Provided data:
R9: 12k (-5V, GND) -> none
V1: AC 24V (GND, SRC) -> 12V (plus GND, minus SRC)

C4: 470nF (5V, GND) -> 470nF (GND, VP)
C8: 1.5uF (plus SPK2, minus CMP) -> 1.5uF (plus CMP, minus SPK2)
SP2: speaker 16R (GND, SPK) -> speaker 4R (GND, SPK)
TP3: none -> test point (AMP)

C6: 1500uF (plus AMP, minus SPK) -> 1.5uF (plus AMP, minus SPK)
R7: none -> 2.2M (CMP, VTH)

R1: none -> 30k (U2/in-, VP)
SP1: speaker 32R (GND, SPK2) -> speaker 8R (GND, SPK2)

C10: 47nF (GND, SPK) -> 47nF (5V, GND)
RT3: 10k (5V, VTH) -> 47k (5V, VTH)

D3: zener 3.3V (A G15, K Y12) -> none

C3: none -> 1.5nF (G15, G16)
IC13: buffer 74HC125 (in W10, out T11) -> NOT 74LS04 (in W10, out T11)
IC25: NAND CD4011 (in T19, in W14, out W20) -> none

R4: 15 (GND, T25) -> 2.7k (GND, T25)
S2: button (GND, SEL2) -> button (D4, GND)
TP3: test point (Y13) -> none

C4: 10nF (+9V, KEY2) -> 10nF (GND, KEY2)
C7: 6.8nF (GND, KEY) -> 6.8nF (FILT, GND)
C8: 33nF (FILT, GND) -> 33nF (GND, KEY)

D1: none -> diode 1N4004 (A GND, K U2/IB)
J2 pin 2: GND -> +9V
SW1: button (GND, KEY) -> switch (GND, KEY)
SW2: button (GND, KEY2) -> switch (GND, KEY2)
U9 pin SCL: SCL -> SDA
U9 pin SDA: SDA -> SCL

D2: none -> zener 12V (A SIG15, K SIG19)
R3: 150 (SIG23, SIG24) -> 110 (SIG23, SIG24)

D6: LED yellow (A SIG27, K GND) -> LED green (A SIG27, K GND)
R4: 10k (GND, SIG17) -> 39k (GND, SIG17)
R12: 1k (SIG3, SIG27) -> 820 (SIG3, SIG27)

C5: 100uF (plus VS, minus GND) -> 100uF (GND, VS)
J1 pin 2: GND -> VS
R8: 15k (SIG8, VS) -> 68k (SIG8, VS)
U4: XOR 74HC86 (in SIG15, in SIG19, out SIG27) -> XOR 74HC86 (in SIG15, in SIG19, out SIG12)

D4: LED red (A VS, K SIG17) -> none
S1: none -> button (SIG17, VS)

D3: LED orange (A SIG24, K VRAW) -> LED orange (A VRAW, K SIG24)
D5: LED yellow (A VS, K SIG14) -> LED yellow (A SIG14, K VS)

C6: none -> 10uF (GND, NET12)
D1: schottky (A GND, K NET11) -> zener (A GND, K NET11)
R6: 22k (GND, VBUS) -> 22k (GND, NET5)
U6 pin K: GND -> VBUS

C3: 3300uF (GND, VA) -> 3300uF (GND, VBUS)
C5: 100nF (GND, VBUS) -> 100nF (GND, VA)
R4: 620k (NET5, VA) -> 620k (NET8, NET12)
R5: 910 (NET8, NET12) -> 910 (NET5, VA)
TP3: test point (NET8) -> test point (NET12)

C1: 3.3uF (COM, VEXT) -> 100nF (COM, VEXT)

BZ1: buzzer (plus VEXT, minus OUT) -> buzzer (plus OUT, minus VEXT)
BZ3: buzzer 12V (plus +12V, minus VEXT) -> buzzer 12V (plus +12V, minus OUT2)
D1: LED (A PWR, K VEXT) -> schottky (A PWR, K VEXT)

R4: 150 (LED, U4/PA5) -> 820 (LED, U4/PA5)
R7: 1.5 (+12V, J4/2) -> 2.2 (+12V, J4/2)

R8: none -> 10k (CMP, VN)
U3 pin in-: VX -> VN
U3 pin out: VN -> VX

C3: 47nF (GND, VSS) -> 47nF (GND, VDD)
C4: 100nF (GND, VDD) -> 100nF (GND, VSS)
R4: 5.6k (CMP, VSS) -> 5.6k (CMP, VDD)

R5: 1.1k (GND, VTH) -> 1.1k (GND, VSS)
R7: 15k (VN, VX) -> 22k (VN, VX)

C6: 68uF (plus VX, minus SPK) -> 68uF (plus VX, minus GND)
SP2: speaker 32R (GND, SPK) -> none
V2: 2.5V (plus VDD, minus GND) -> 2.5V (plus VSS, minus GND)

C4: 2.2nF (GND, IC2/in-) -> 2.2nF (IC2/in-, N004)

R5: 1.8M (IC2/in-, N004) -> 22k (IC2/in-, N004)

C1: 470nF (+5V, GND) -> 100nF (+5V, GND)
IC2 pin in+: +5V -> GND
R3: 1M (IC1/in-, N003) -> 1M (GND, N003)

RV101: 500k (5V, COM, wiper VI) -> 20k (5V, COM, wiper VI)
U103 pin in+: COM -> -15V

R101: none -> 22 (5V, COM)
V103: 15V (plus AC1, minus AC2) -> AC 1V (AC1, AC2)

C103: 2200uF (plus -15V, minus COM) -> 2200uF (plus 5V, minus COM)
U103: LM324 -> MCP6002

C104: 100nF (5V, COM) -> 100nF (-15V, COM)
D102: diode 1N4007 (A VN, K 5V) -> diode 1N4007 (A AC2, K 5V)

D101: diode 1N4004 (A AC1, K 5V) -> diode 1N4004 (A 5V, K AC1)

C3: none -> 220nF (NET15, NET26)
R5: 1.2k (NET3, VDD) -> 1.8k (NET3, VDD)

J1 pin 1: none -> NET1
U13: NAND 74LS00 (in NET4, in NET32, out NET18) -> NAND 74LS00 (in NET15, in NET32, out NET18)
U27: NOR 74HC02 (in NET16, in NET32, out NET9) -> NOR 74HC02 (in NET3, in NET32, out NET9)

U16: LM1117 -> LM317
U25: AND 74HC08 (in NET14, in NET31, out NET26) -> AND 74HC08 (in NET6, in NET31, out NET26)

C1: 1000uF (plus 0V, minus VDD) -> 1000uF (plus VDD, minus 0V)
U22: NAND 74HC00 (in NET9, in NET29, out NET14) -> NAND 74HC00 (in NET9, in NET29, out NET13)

Exercise details:
Could you copy each line of the material that holds "button"?

Output for this exercise:
S2: button (GND, SEL2) -> button (D4, GND)
SW1: button (GND, KEY) -> switch (GND, KEY)
SW2: button (GND, KEY2) -> switch (GND, KEY2)
S1: none -> button (SIG17, VS)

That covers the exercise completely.